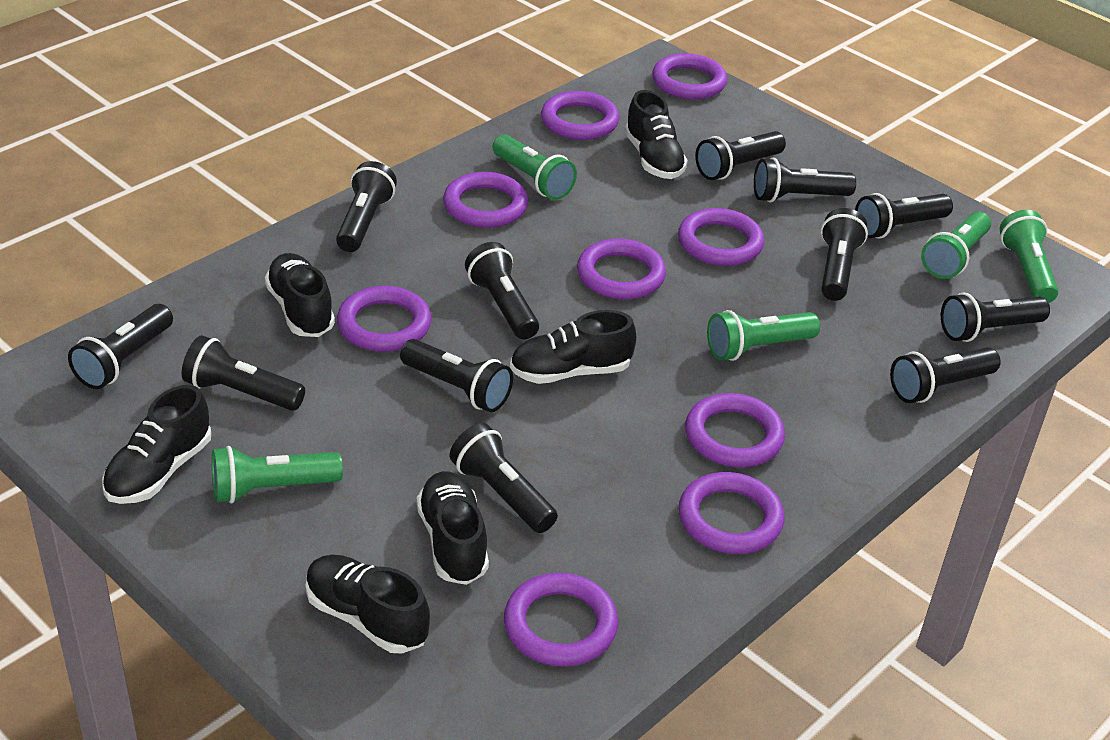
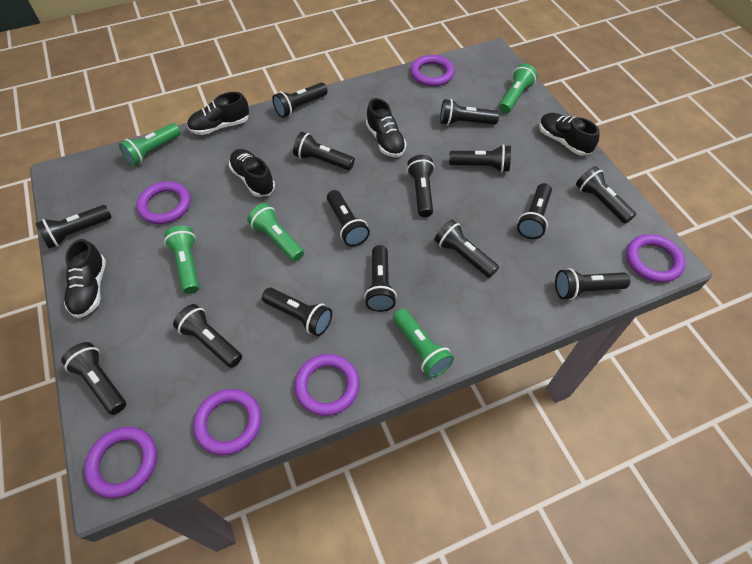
black flashlight: 12 -> 15
black shoe: 6 -> 5
purple ring: 9 -> 6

DIRECTIONS — The answer must be the full listing, exact in every line, with the pictures removed.

RESULT OF THIS EXERCISE —
black flashlight: 12 -> 15
black shoe: 6 -> 5
purple ring: 9 -> 6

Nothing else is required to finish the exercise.